◆ Exercise ◆
Every entry below must be retyped exactly, and the pictures must be left out.

◆ Information provided ◆

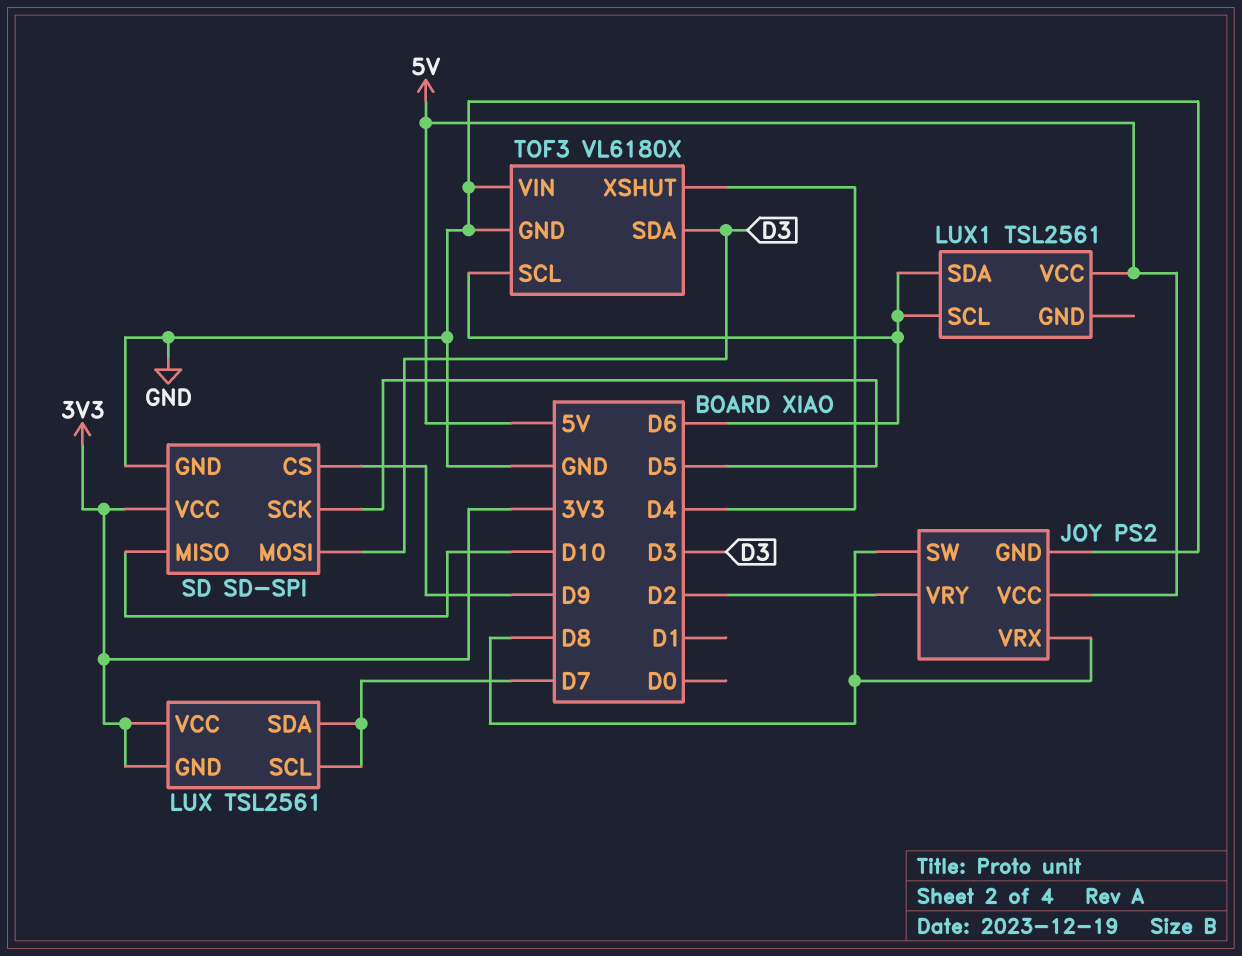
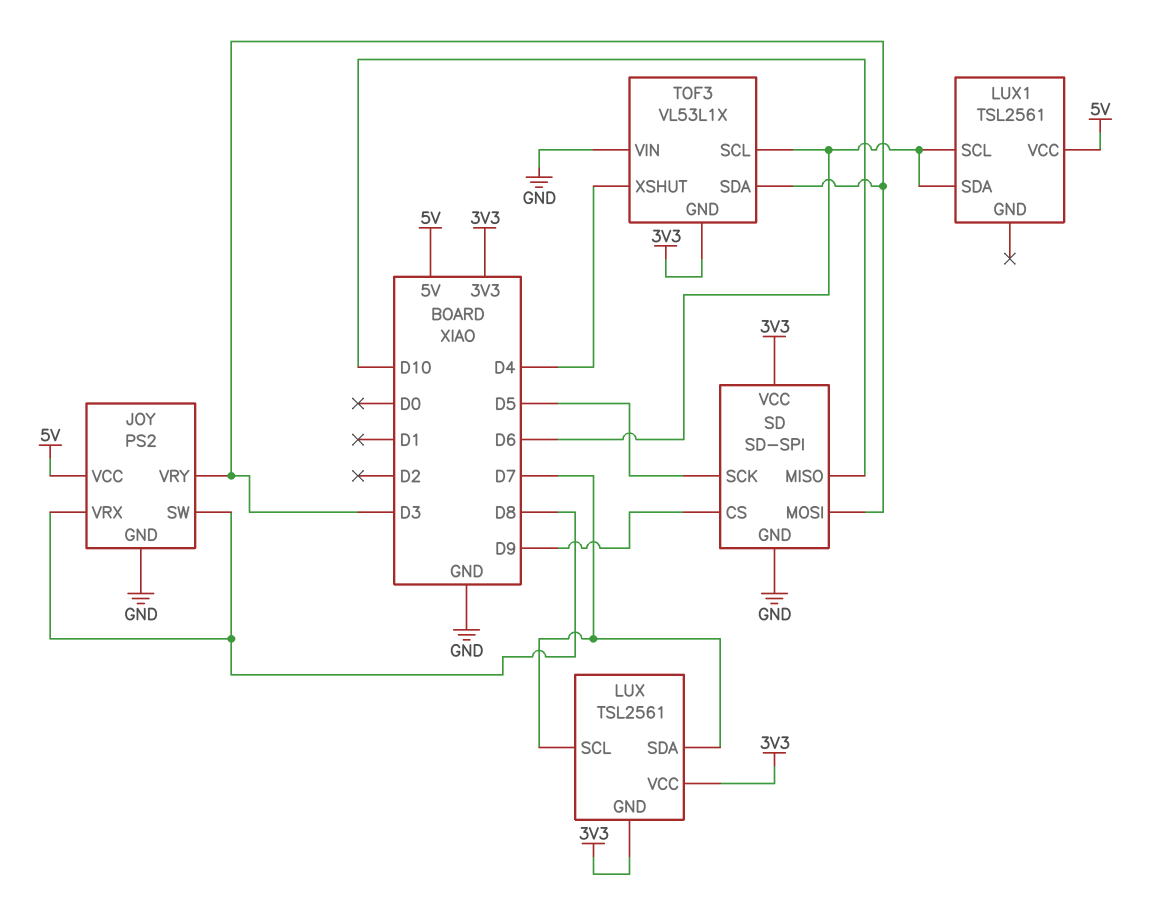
JOY pin VRY: D2 -> D3
TOF3: VL6180X -> VL53L1X
TOF3 pin GND: GND -> 3V3

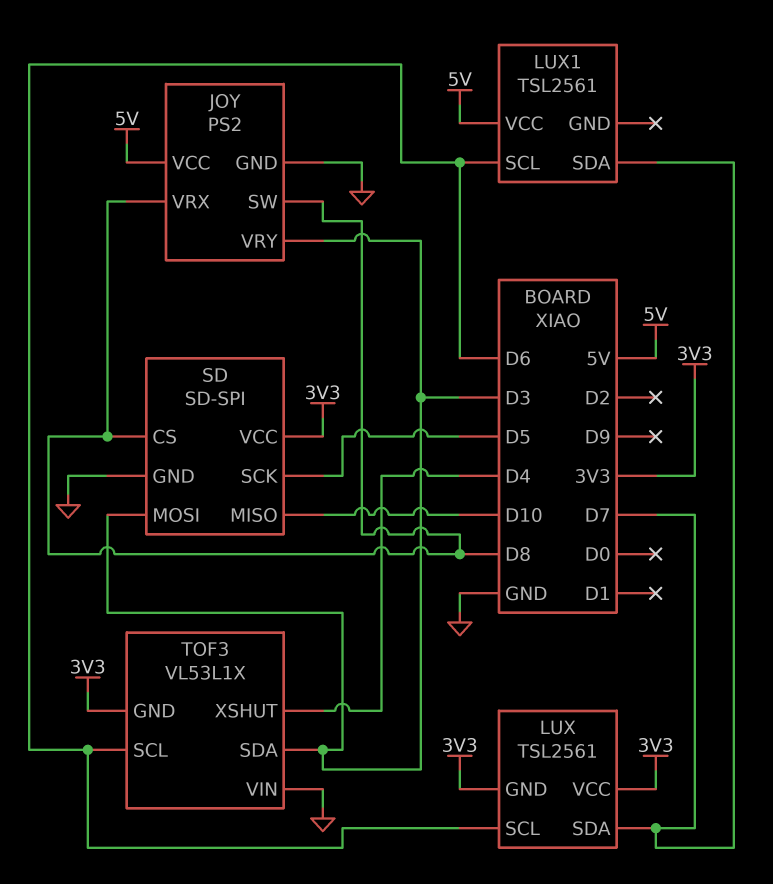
LUX pin SCL: D7 -> D6
LUX1 pin SDA: D6 -> D7
SD pin CS: D9 -> D8

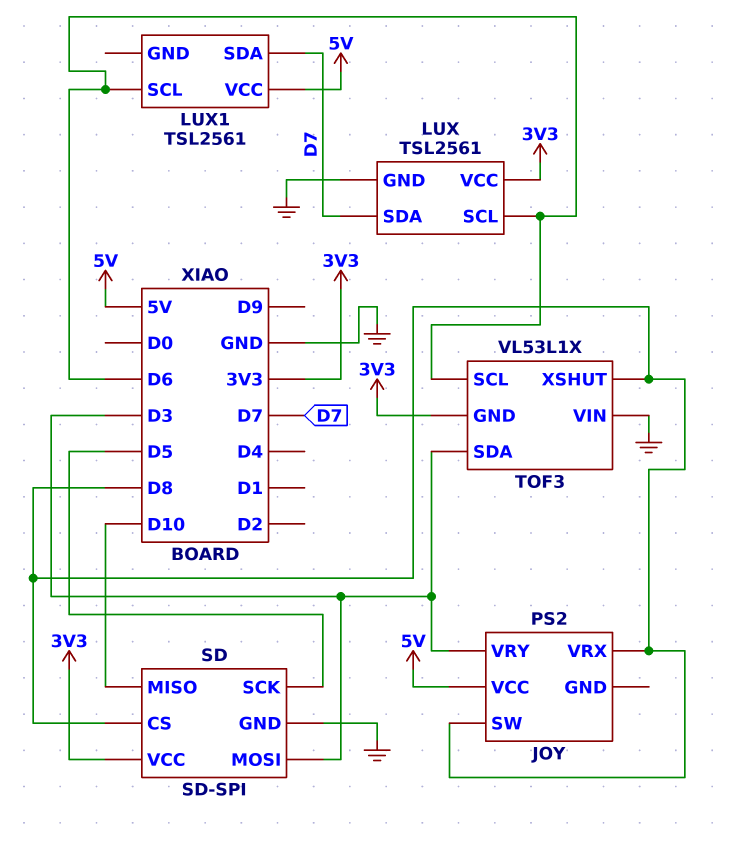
JOY pin GND: GND -> none
LUX pin GND: 3V3 -> GND
TOF3 pin XSHUT: D4 -> D8

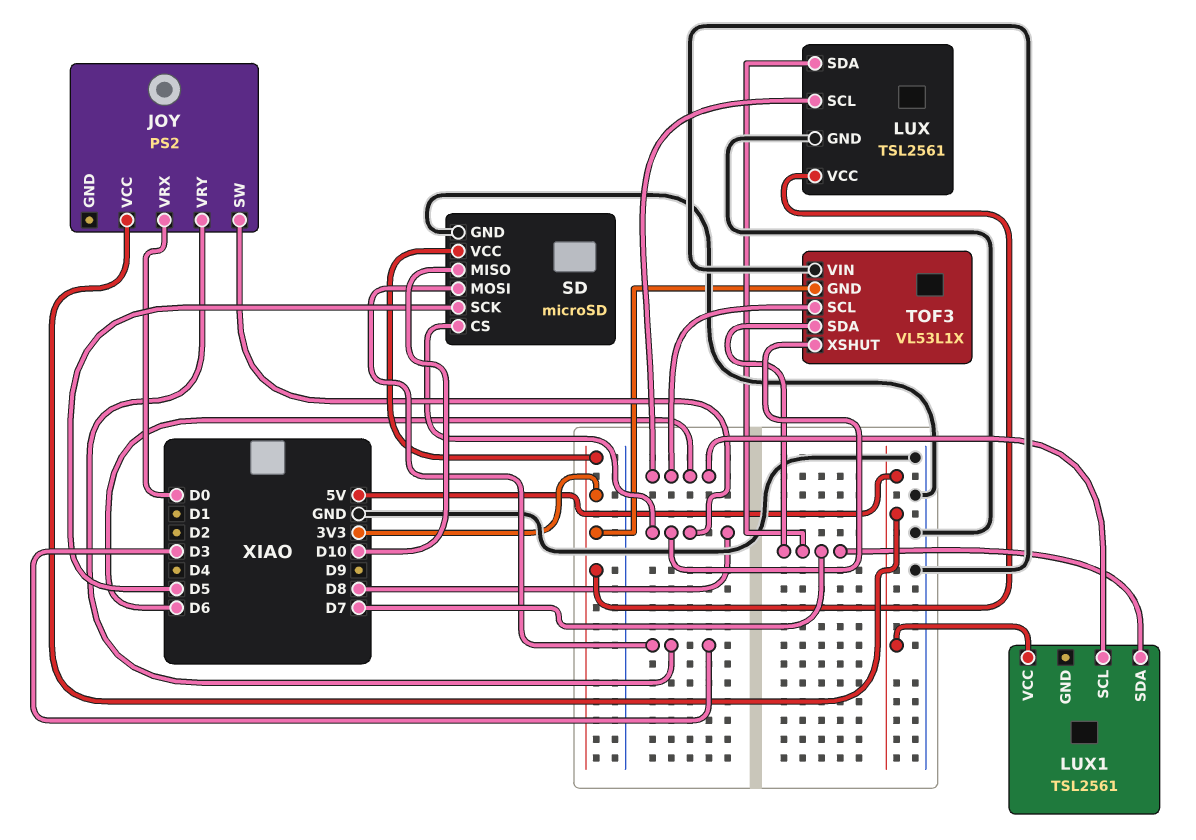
JOY pin VRX: D8 -> D0
SD: SD-SPI -> microSD
TOF3 pin SDA: D3 -> D7

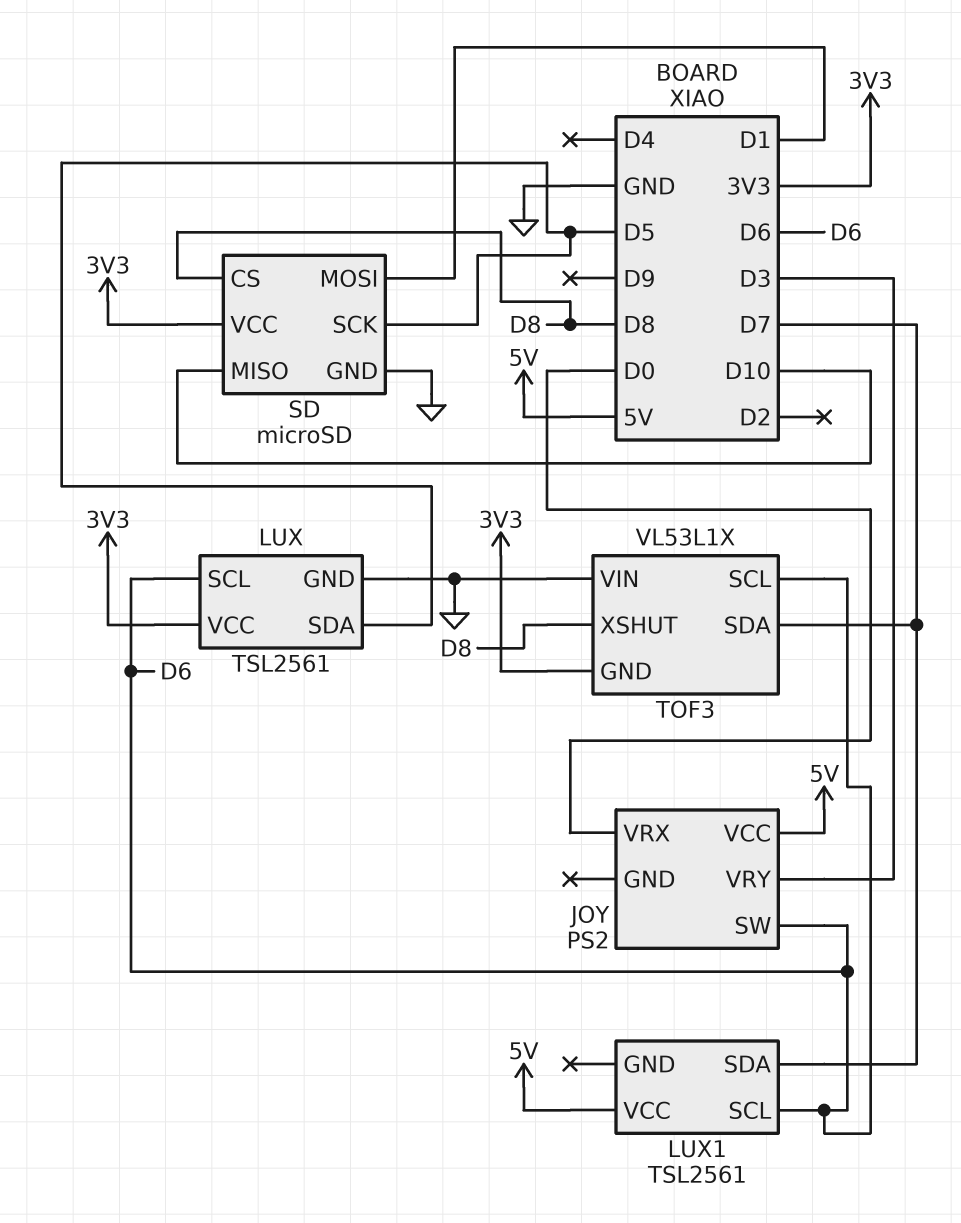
JOY pin SW: D8 -> D6
LUX pin SDA: D7 -> D5
SD pin MOSI: D3 -> D1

◆ Answer below ◆
JOY pin VRY: D2 -> D3
TOF3: VL6180X -> VL53L1X
TOF3 pin GND: GND -> 3V3

LUX pin SCL: D7 -> D6
LUX1 pin SDA: D6 -> D7
SD pin CS: D9 -> D8

JOY pin GND: GND -> none
LUX pin GND: 3V3 -> GND
TOF3 pin XSHUT: D4 -> D8

JOY pin VRX: D8 -> D0
SD: SD-SPI -> microSD
TOF3 pin SDA: D3 -> D7

JOY pin SW: D8 -> D6
LUX pin SDA: D7 -> D5
SD pin MOSI: D3 -> D1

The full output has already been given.